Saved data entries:
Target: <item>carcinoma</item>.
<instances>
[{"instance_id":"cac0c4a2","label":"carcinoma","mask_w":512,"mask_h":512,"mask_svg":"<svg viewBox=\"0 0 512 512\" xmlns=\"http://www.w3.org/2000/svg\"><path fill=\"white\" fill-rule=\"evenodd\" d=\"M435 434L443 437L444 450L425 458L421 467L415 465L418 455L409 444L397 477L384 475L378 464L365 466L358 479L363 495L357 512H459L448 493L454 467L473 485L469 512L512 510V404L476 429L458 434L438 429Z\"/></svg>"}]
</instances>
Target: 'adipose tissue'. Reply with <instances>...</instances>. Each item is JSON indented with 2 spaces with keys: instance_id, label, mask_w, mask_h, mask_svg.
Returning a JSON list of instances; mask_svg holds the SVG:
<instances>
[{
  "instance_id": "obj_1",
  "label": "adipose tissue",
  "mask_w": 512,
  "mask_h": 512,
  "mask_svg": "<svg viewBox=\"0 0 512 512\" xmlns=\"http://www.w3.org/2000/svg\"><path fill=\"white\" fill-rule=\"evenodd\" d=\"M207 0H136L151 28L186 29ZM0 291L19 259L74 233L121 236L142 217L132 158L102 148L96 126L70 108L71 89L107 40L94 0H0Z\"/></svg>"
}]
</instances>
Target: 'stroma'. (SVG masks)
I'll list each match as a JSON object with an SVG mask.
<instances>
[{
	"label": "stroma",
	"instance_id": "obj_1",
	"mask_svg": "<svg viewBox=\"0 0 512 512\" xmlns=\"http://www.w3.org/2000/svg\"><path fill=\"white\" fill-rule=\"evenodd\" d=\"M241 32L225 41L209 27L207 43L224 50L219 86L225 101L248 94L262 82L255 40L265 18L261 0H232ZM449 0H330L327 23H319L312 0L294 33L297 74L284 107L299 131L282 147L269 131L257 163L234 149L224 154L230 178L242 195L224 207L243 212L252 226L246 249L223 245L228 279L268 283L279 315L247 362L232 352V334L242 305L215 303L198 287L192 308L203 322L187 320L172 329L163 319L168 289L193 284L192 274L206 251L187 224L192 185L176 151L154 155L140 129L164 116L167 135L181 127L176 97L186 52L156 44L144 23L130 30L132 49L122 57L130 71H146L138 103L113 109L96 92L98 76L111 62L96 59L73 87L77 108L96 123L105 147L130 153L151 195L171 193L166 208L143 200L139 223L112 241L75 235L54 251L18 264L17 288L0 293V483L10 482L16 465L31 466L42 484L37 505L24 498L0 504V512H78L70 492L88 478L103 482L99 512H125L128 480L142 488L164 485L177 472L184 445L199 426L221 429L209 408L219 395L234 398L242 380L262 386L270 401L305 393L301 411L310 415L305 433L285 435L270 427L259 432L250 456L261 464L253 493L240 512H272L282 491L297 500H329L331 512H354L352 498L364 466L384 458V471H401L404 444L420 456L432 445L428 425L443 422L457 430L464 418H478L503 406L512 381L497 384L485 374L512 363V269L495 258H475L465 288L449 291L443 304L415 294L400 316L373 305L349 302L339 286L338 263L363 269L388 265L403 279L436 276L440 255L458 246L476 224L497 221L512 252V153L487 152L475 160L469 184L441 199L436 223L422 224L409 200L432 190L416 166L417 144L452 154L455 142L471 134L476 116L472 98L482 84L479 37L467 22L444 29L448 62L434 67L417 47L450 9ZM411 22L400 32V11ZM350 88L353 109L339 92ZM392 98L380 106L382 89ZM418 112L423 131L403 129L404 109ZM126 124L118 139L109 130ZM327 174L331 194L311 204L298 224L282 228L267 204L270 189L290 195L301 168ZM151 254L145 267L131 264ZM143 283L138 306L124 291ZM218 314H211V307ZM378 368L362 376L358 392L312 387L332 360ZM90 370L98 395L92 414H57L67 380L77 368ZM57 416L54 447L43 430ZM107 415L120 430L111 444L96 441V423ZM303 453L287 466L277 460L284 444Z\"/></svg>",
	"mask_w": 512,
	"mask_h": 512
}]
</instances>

Your objective: Your task is to return the full listing exactly as it was given.

Solution below:
Target: <item>carcinoma</item>.
<instances>
[{"instance_id":"cac0c4a2","label":"carcinoma","mask_w":512,"mask_h":512,"mask_svg":"<svg viewBox=\"0 0 512 512\" xmlns=\"http://www.w3.org/2000/svg\"><path fill=\"white\" fill-rule=\"evenodd\" d=\"M435 434L443 437L444 450L425 458L421 467L415 465L418 455L409 444L397 477L384 475L378 464L365 466L358 479L363 495L357 512H459L448 493L454 467L473 485L469 512L512 510V404L476 429L458 434L438 429Z\"/></svg>"}]
</instances>
Target: 'adipose tissue'. Reply with <instances>...</instances>. Each item is JSON indented with 2 spaces with keys: instance_id, label, mask_w, mask_h, mask_svg.
Returning a JSON list of instances; mask_svg holds the SVG:
<instances>
[{
  "instance_id": "obj_1",
  "label": "adipose tissue",
  "mask_w": 512,
  "mask_h": 512,
  "mask_svg": "<svg viewBox=\"0 0 512 512\" xmlns=\"http://www.w3.org/2000/svg\"><path fill=\"white\" fill-rule=\"evenodd\" d=\"M207 0H136L151 28L186 29ZM0 291L19 259L74 233L121 236L142 217L132 158L102 148L96 126L70 108L71 89L107 40L94 0H0Z\"/></svg>"
}]
</instances>
Target: 'stroma'. (SVG masks)
I'll list each match as a JSON object with an SVG mask.
<instances>
[{
	"label": "stroma",
	"instance_id": "obj_1",
	"mask_svg": "<svg viewBox=\"0 0 512 512\" xmlns=\"http://www.w3.org/2000/svg\"><path fill=\"white\" fill-rule=\"evenodd\" d=\"M241 32L225 41L209 27L207 43L224 50L219 86L225 101L248 94L262 82L255 40L265 18L261 0H232ZM449 0H330L327 23H319L312 0L294 33L297 74L284 107L299 131L282 147L269 131L257 163L234 149L224 154L230 178L242 195L224 207L243 212L252 226L246 249L223 245L228 279L268 283L279 315L247 362L232 352V334L242 305L215 303L198 287L192 308L203 322L187 320L172 329L163 319L168 289L193 284L192 274L206 251L187 224L192 185L176 151L154 155L140 129L164 116L167 135L181 127L176 97L186 52L156 44L144 23L130 30L132 49L122 57L130 71H146L138 103L113 109L96 92L98 76L111 62L96 59L73 87L77 108L96 123L105 147L130 153L151 195L171 193L166 208L143 200L139 223L112 241L75 235L54 251L18 264L17 288L0 293V483L10 482L16 465L31 466L42 484L37 505L24 498L0 504V512H78L70 492L88 478L103 482L99 512H125L128 480L142 488L164 485L177 472L184 445L199 426L221 429L209 408L219 395L234 398L242 380L262 386L270 401L305 393L301 411L310 415L305 433L285 435L270 427L259 432L250 456L261 464L253 493L240 512H272L282 491L297 500H329L331 512H354L352 498L364 466L384 458V471H401L404 444L420 456L432 445L428 425L443 422L457 430L464 418H478L503 406L512 381L497 384L485 374L512 363V269L495 258H475L465 288L449 291L443 304L415 294L400 316L373 305L349 302L339 286L338 263L363 269L388 265L403 279L436 276L440 255L458 246L476 224L497 221L512 252V153L487 152L475 160L469 184L441 199L436 223L422 224L409 200L432 190L416 166L417 144L452 154L455 142L471 134L476 116L472 98L482 84L479 37L467 22L444 29L448 62L434 67L417 47L450 9ZM411 22L400 32V11ZM350 88L353 109L339 92ZM392 98L380 106L382 89ZM418 112L423 131L403 129L404 109ZM126 124L118 139L109 130ZM327 174L331 194L311 204L298 224L282 228L267 204L270 189L290 195L301 168ZM151 254L145 267L131 264ZM143 283L138 306L124 291ZM218 314H211V307ZM378 368L362 376L358 392L312 387L332 360ZM90 370L98 395L92 414H57L67 380L77 368ZM57 416L54 447L43 430ZM107 415L120 430L111 444L96 441V423ZM303 453L287 466L277 460L284 444Z\"/></svg>",
	"mask_w": 512,
	"mask_h": 512
}]
</instances>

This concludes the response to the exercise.